How to complete this task: Sort through the entries below and pull out lines containing the word "RFID".

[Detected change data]
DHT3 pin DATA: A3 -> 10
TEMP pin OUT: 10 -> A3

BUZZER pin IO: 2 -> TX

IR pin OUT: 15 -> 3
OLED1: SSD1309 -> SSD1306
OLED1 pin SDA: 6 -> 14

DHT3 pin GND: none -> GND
==
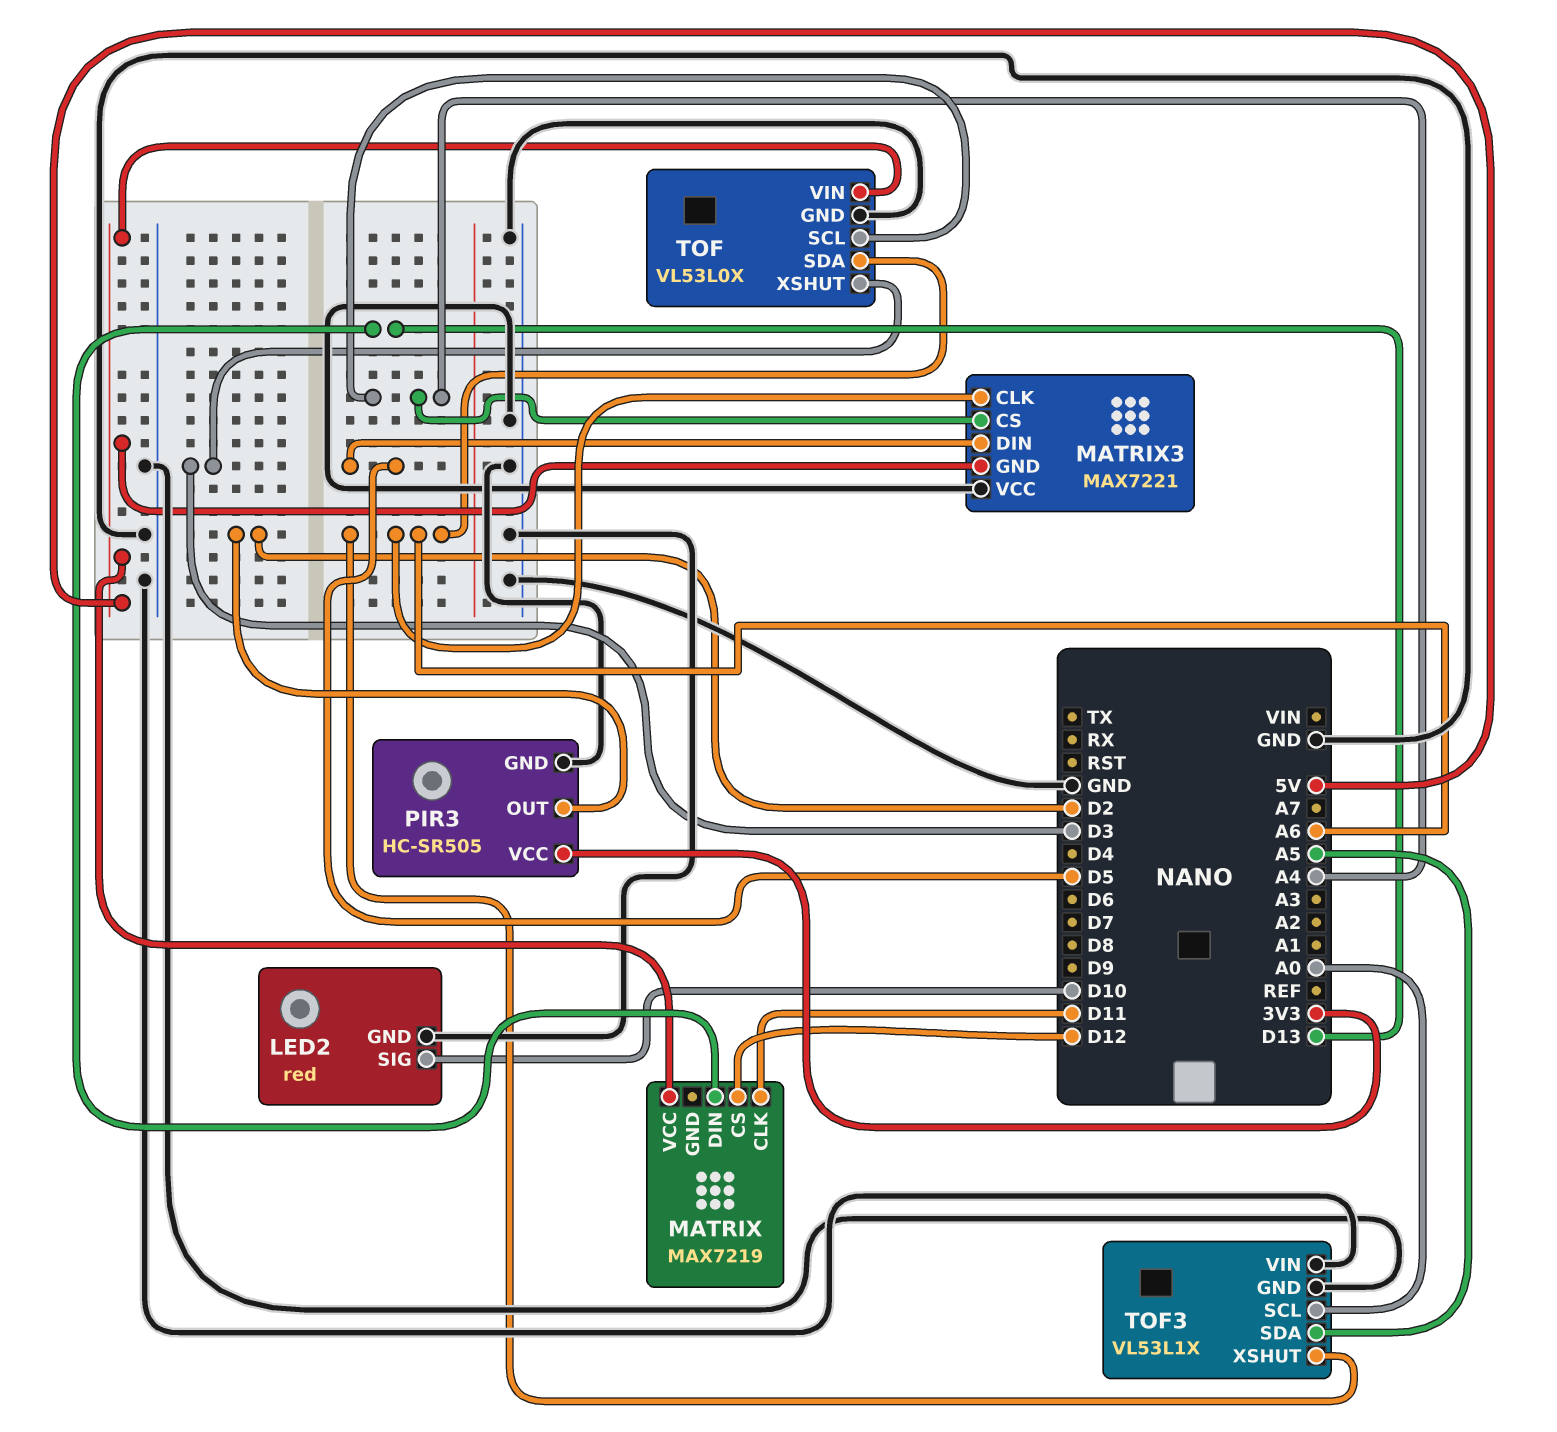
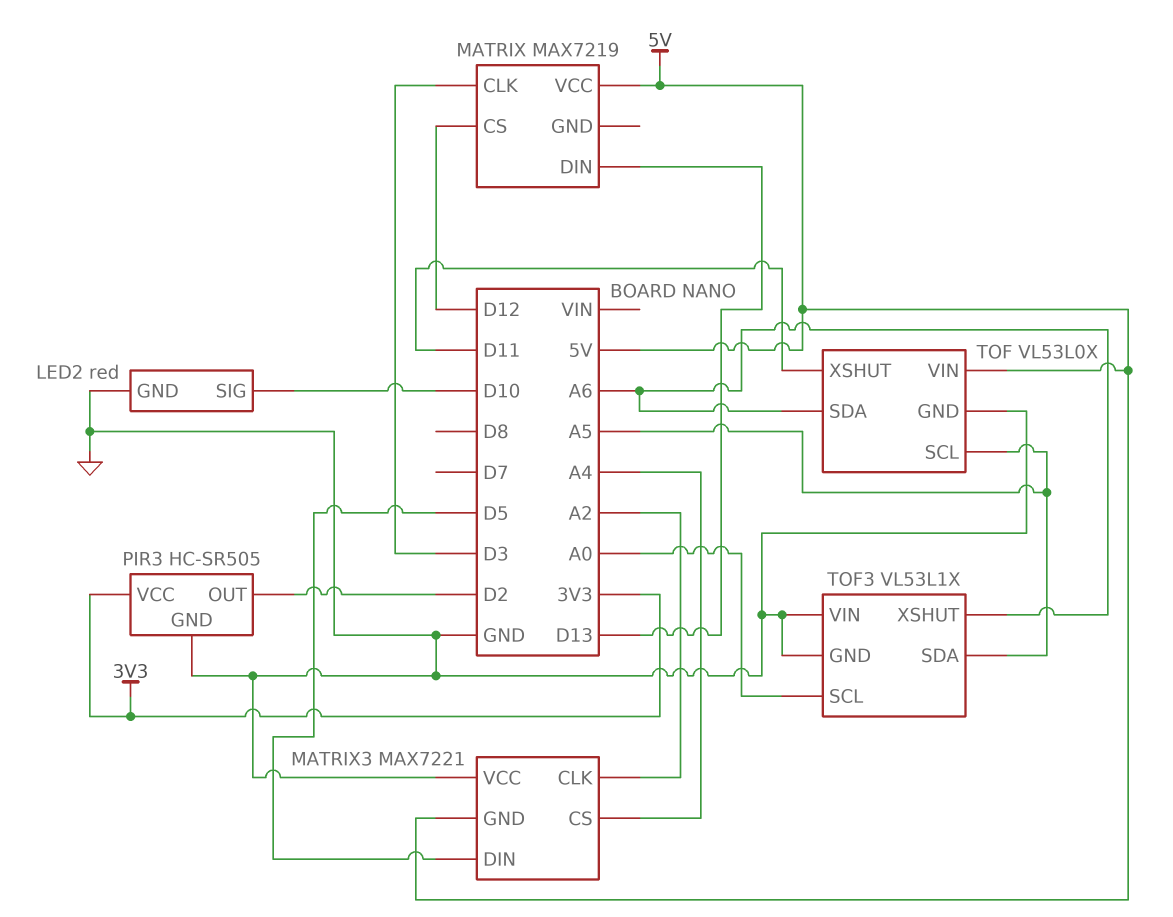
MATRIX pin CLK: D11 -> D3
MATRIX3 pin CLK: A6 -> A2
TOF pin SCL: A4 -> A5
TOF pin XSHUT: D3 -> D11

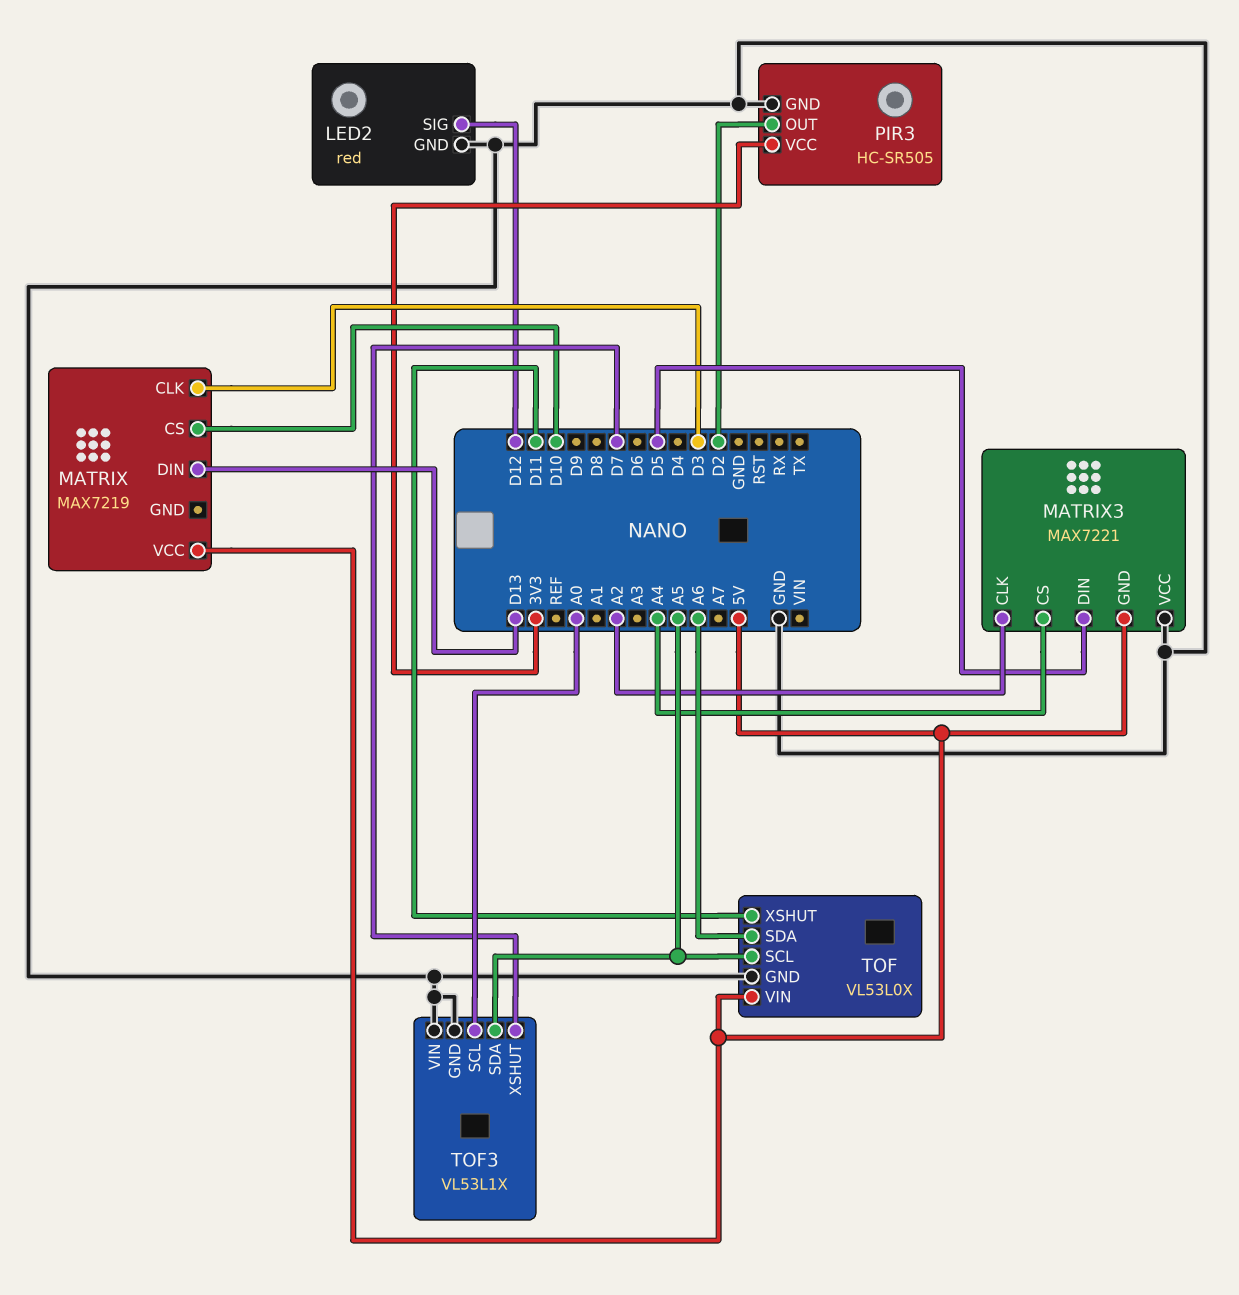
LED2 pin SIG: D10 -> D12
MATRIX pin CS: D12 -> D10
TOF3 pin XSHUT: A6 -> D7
...
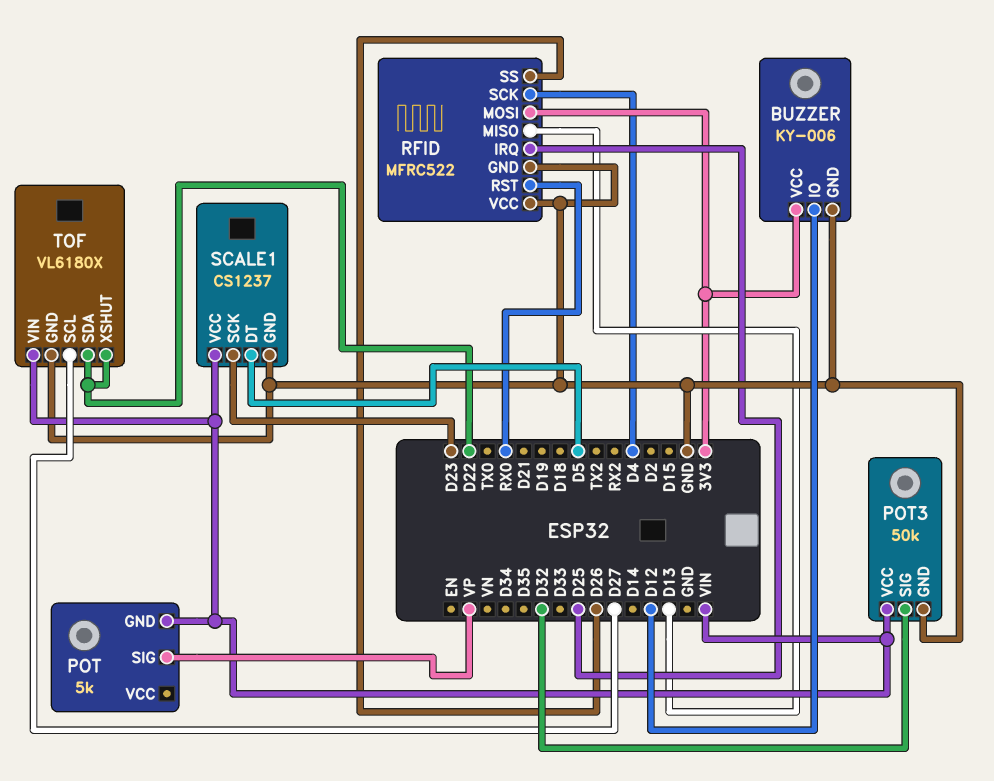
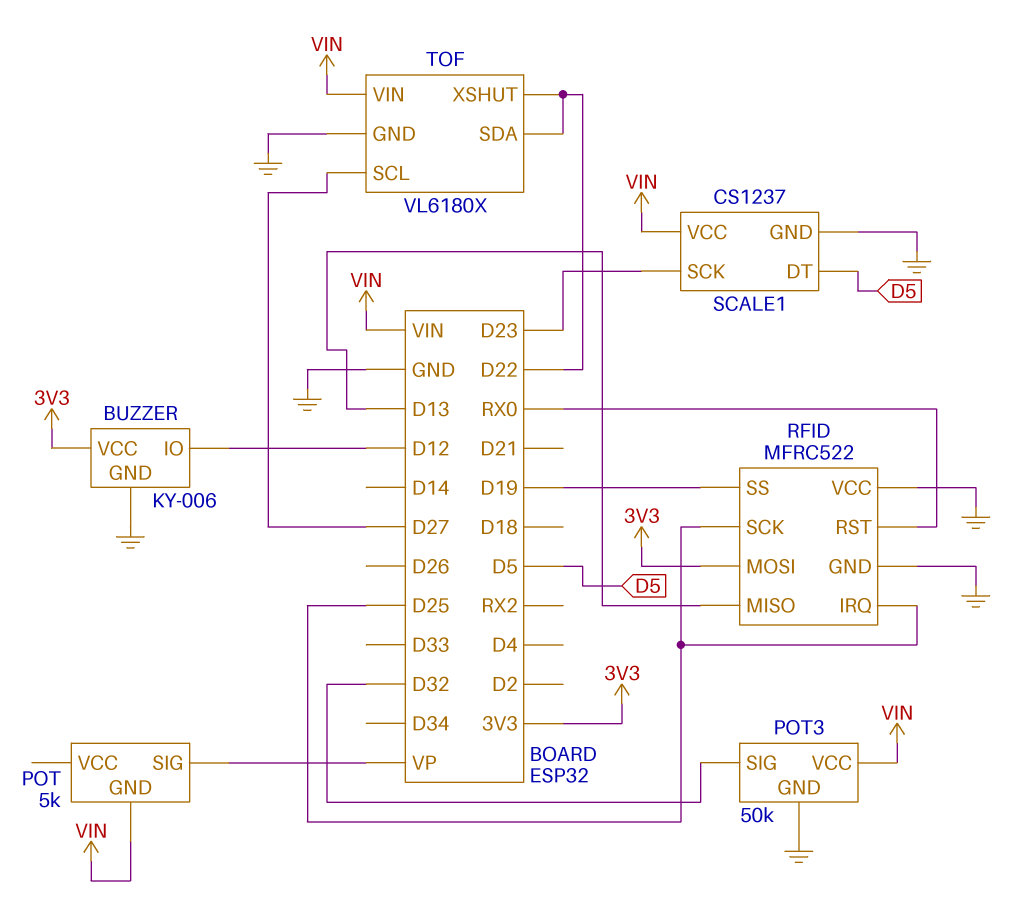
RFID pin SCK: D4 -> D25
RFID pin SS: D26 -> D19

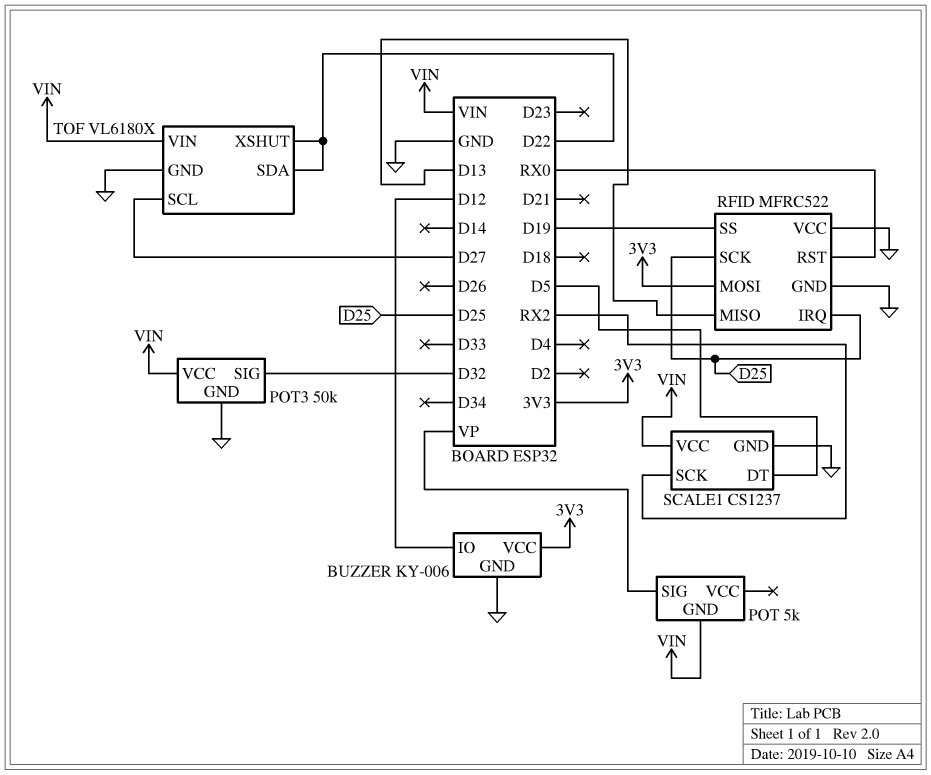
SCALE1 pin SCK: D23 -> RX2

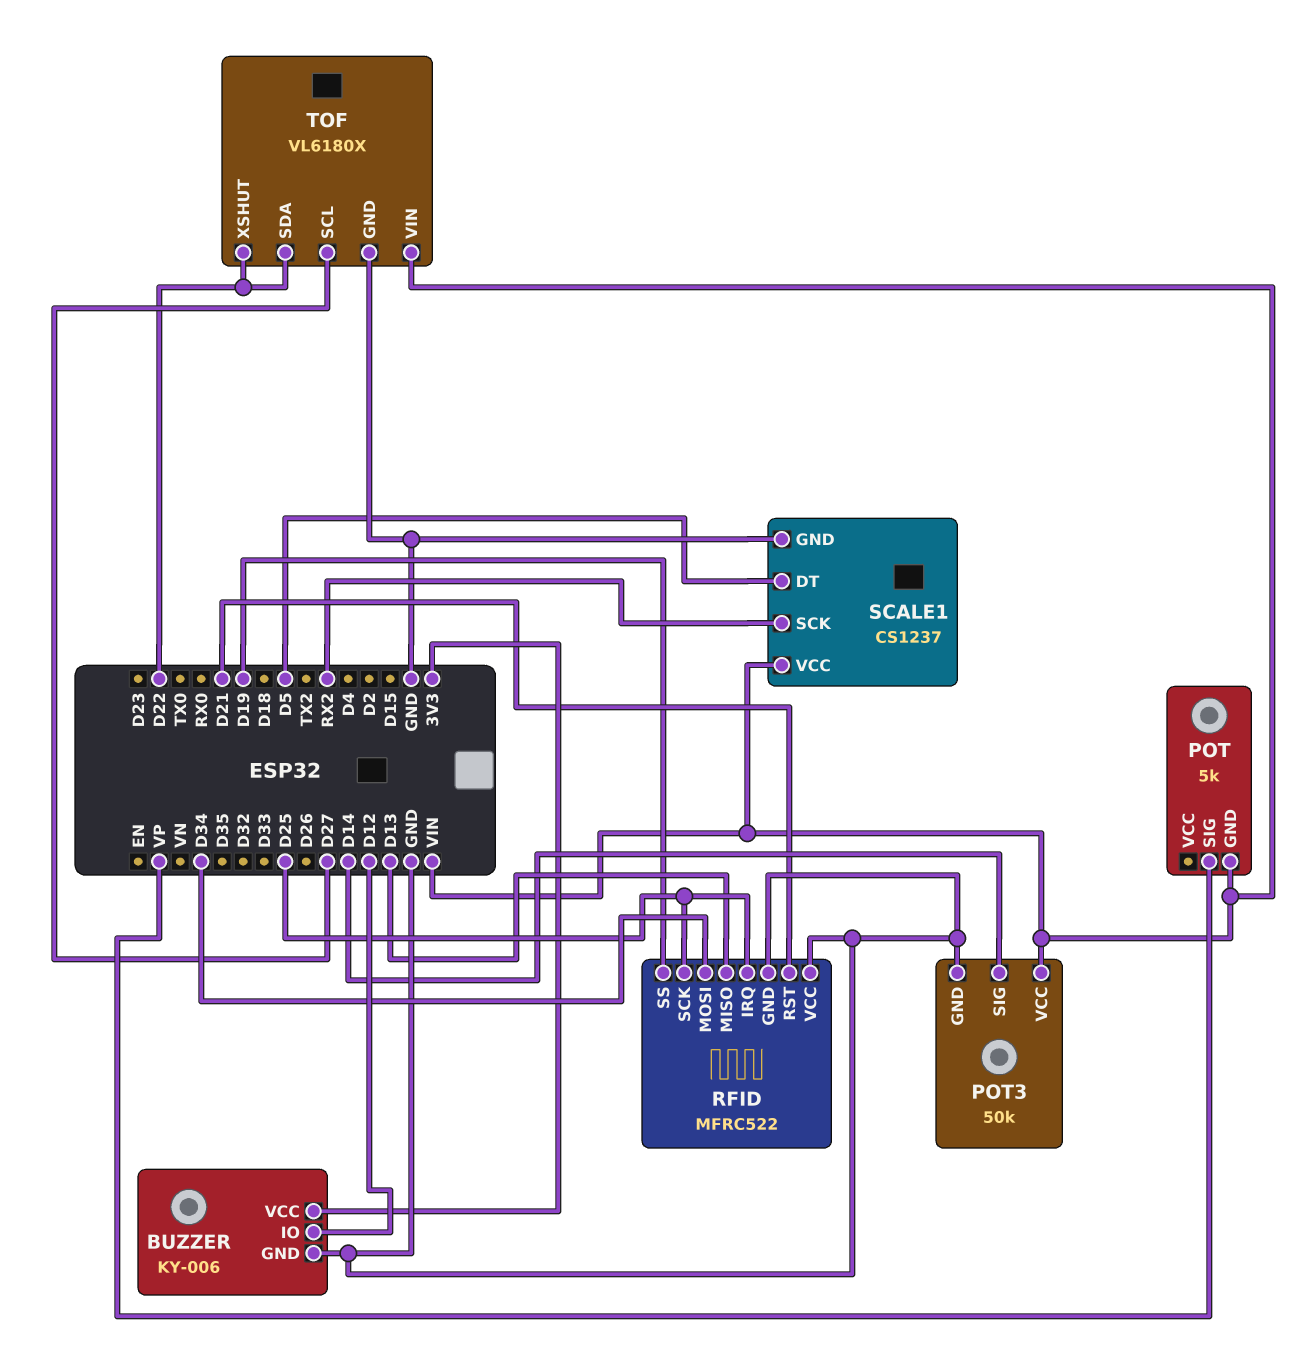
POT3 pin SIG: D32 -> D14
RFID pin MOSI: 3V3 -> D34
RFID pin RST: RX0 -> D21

Completed exercise:
RFID pin SCK: D4 -> D25
RFID pin SS: D26 -> D19
RFID pin MOSI: 3V3 -> D34
RFID pin RST: RX0 -> D21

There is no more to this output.